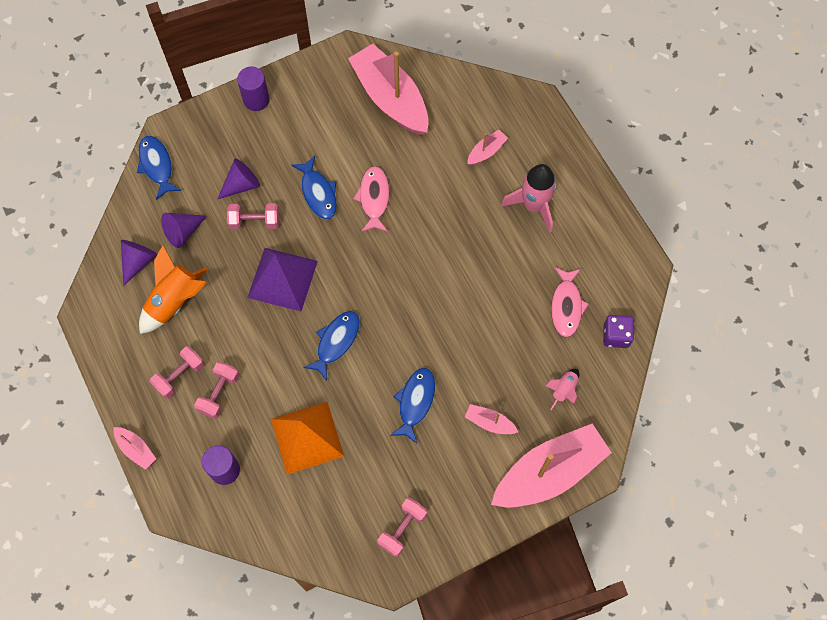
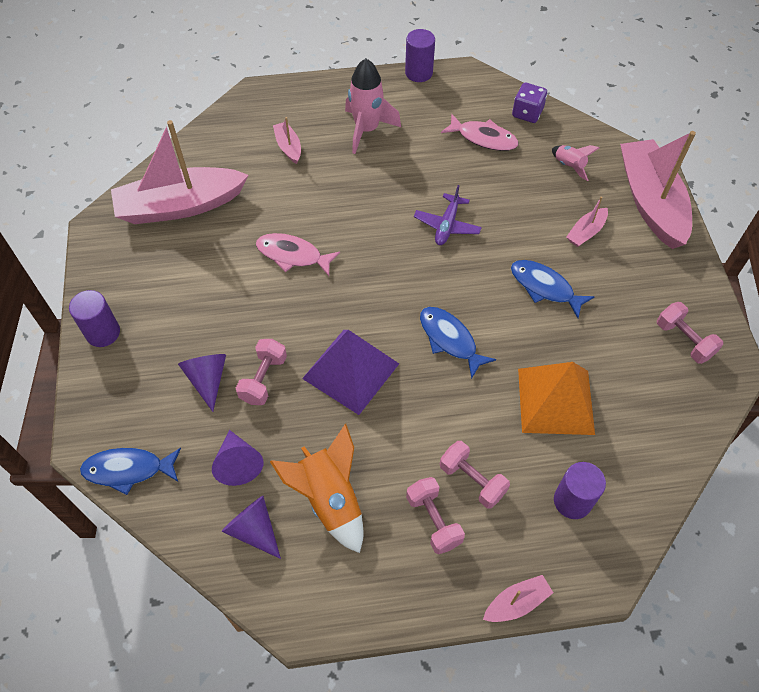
camera: 70 degrees left, 10 degrees down
(318, 193) = (259, 305): blue fish -> none
(451, 305) = (447, 225): none -> purple plane
(625, 225) = (418, 73): none -> purple cylinder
:::::
What is expected: Once the pictures are set aside, output all of the data above verbatim.

Response to the exercise:
camera: 70 degrees left, 10 degrees down
(318, 193) = (259, 305): blue fish -> none
(451, 305) = (447, 225): none -> purple plane
(625, 225) = (418, 73): none -> purple cylinder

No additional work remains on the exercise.